> **Directive**: Copy out the entries word for word, leaving images aside.
^^^^^^^^^^^^^^^^
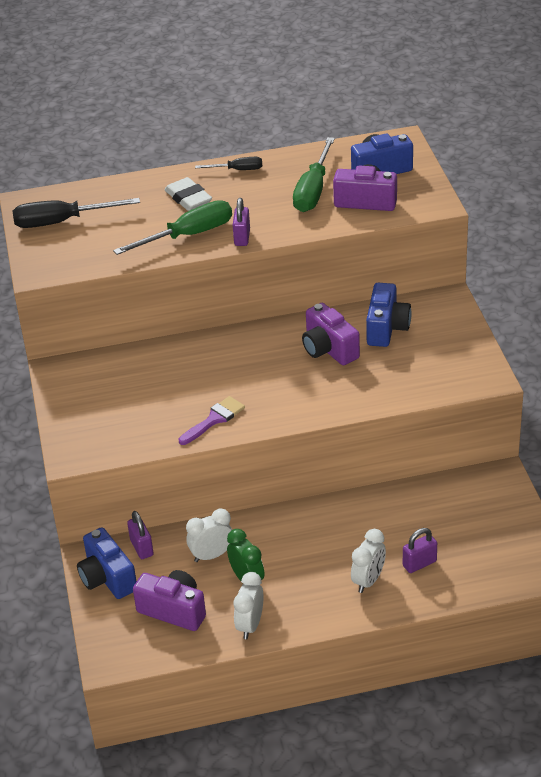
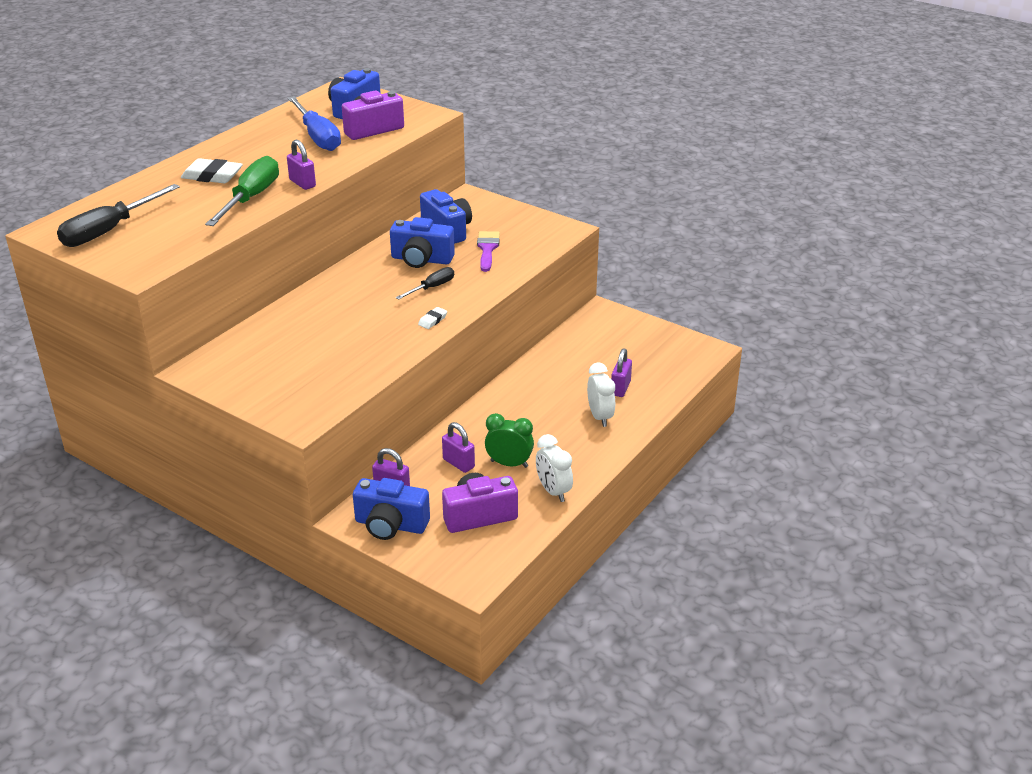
camera: 45 degrees left, 5 degrees down
purple brush [179,396,245,445] -> purple brush moved to [477,231,500,272]
white clock [186,509,232,562] -> purple padlock [442,422,475,473]
black screwdriver [195,157,262,170] -> black screwdriver moved to [396,267,454,300]
green screwdriver [293,137,335,212] -> blue screwdriver [288,96,341,151]
purple camera [302,303,360,365] -> blue camera [390,217,455,268]
none -> white eraser [418,307,447,329]

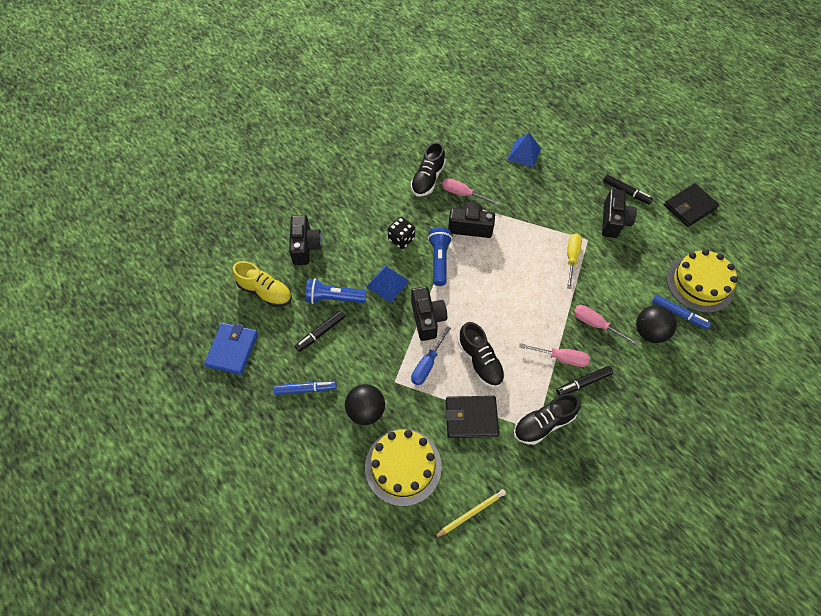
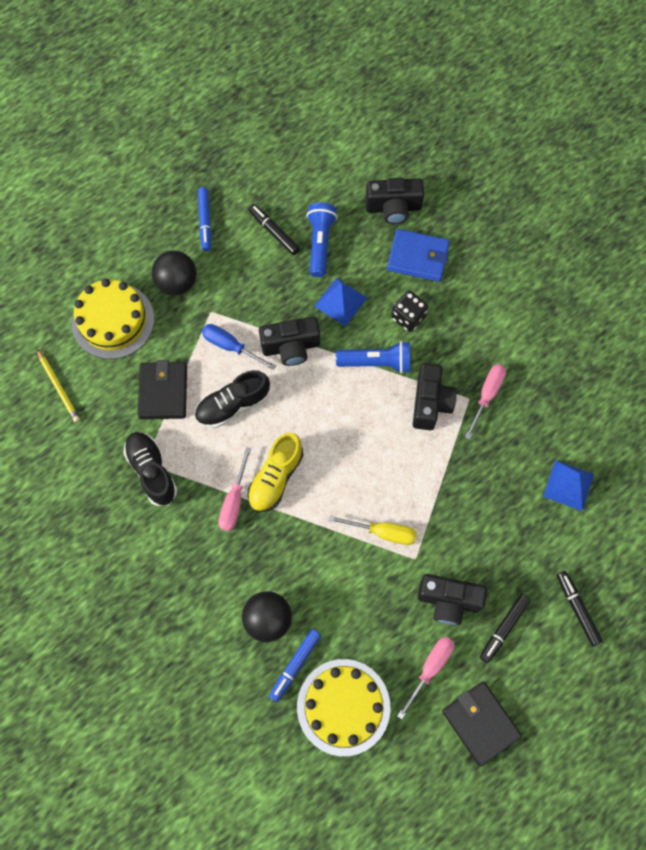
camera: 90 degrees right, 10 degrees up
blue wallet [204,323,258,375] -> blue wallet moved to [387,229,450,282]
yellow shoe [233,261,292,307] -> yellow shoe moved to [247,433,303,512]
black shoe [411,142,446,197] -> none
black marker [556,366,613,396] -> black marker moved to [557,571,603,646]
pink screwdriver [573,305,638,345] -> pink screwdriver moved to [397,637,455,720]

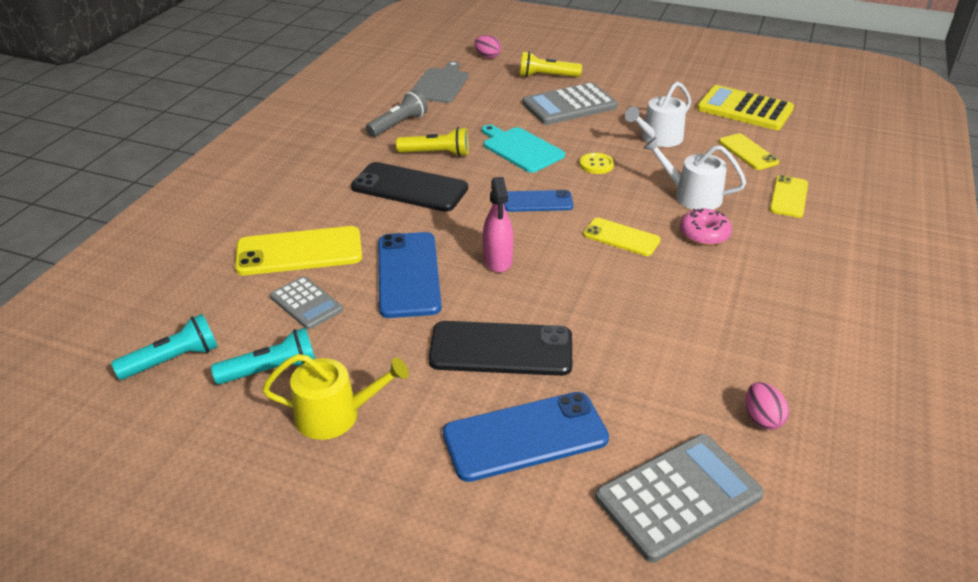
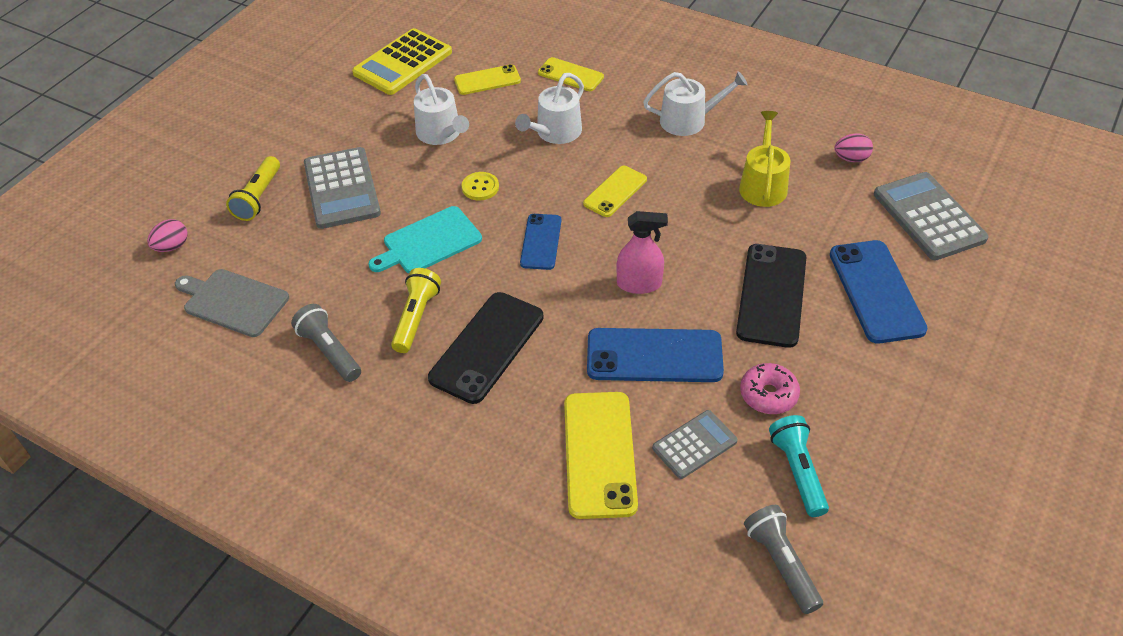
camera: 80 degrees left, 10 degrees up
turquoise flashlight [111,314,218,380] -> grey flashlight [744,505,823,614]
yellow watering can [262,354,409,440] -> yellow watering can moved to [739,111,790,207]
pink donut [680,209,732,246] -> pink donut moved to [740,363,800,414]
none -> white watering can [643,71,748,136]

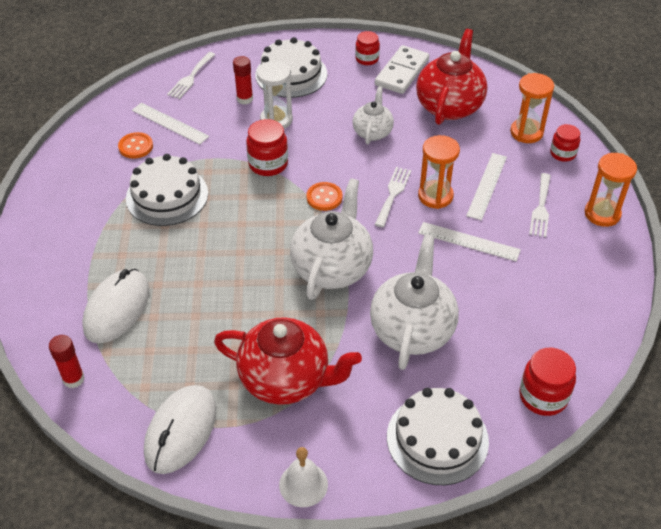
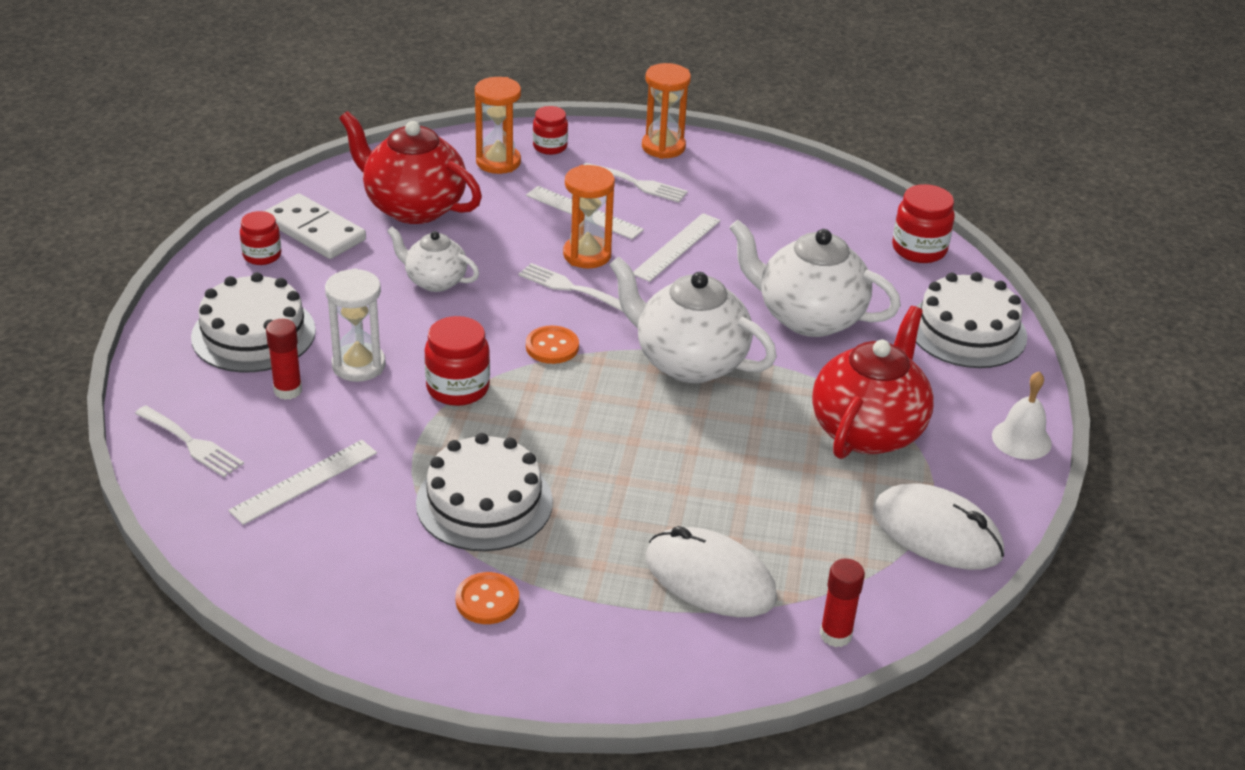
camera: 80 degrees left, 10 degrees down
orange button [118,132,153,159] -> orange button moved to [456,572,519,624]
^^^^^^^^^^^^^^^^
> **Completed exercise**:
camera: 45 degrees left, 5 degrees down
purple brush [179,396,245,445] -> purple brush moved to [477,231,500,272]
white clock [186,509,232,562] -> purple padlock [442,422,475,473]
black screwdriver [195,157,262,170] -> black screwdriver moved to [396,267,454,300]
green screwdriver [293,137,335,212] -> blue screwdriver [288,96,341,151]
purple camera [302,303,360,365] -> blue camera [390,217,455,268]
none -> white eraser [418,307,447,329]

camera: 90 degrees right, 10 degrees up
blue wallet [204,323,258,375] -> blue wallet moved to [387,229,450,282]
yellow shoe [233,261,292,307] -> yellow shoe moved to [247,433,303,512]
black shoe [411,142,446,197] -> none
black marker [556,366,613,396] -> black marker moved to [557,571,603,646]
pink screwdriver [573,305,638,345] -> pink screwdriver moved to [397,637,455,720]

camera: 80 degrees left, 10 degrees up
turquoise flashlight [111,314,218,380] -> grey flashlight [744,505,823,614]
yellow watering can [262,354,409,440] -> yellow watering can moved to [739,111,790,207]
pink donut [680,209,732,246] -> pink donut moved to [740,363,800,414]
none -> white watering can [643,71,748,136]

camera: 80 degrees left, 10 degrees down
orange button [118,132,153,159] -> orange button moved to [456,572,519,624]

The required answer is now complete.